== Exercise ==
Take the data below and copy exactly the lines starting at the one with "camera: 60 degrees left, 5 degrees up" and finishing at the one with "(602, 232) = (538, 204): green bell -> none", both included.

== Before-and-after object lists ==
......

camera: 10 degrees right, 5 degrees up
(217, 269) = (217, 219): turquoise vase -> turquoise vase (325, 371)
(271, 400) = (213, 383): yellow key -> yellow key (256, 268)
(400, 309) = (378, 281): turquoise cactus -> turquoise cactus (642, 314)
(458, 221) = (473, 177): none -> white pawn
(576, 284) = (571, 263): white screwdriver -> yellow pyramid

......

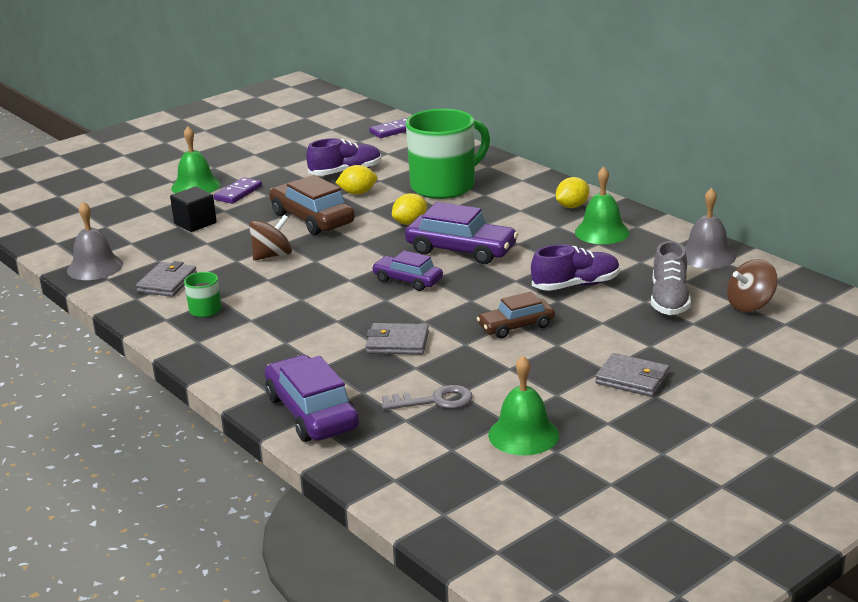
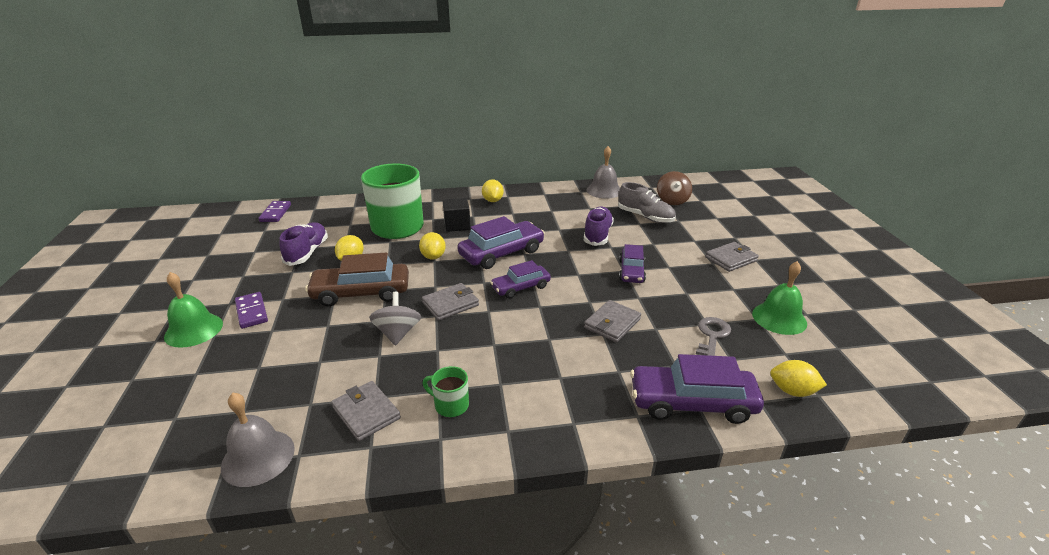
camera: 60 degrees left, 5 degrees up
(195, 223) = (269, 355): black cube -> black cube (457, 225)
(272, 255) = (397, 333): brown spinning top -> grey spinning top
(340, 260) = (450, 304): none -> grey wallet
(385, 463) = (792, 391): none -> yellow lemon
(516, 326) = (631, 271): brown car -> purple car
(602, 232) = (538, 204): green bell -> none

......

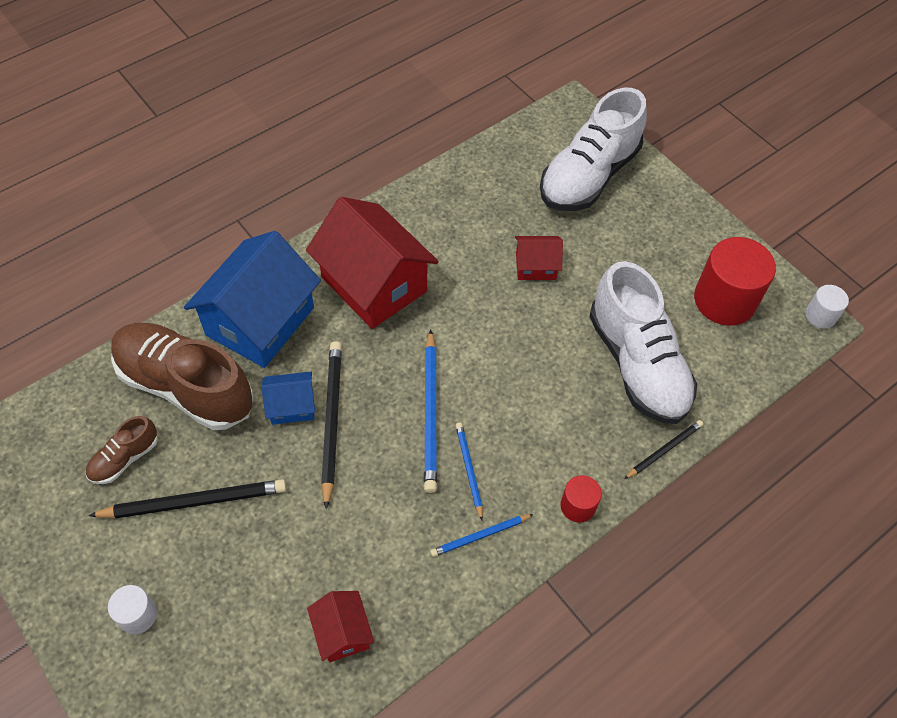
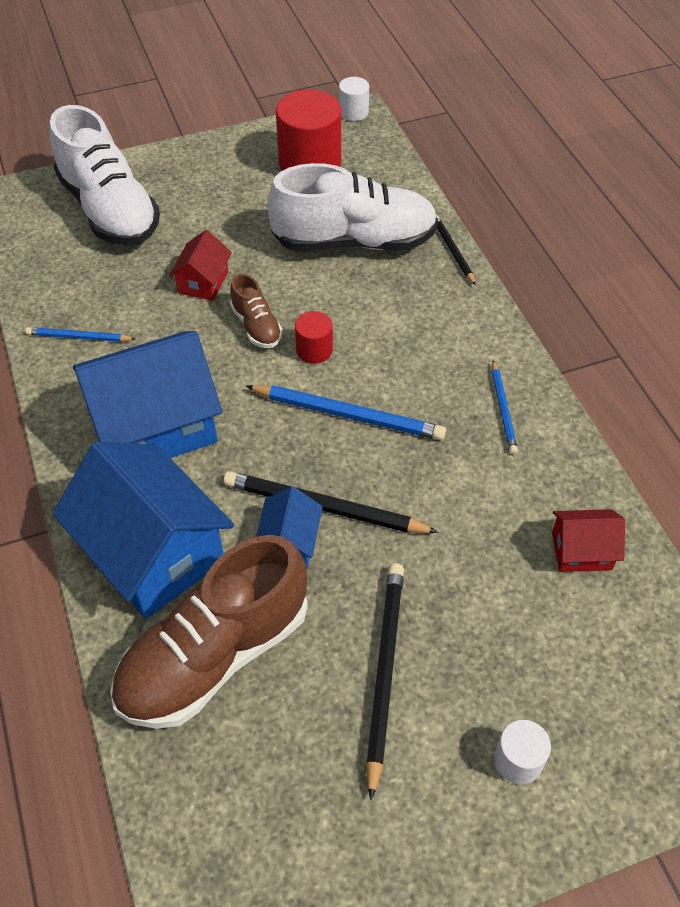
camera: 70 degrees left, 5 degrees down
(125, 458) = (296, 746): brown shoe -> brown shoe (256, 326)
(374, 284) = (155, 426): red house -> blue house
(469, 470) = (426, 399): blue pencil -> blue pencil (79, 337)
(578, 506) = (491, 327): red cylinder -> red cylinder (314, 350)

......

== Written solution ==
camera: 60 degrees left, 5 degrees up
(195, 223) = (269, 355): black cube -> black cube (457, 225)
(272, 255) = (397, 333): brown spinning top -> grey spinning top
(340, 260) = (450, 304): none -> grey wallet
(385, 463) = (792, 391): none -> yellow lemon
(516, 326) = (631, 271): brown car -> purple car
(602, 232) = (538, 204): green bell -> none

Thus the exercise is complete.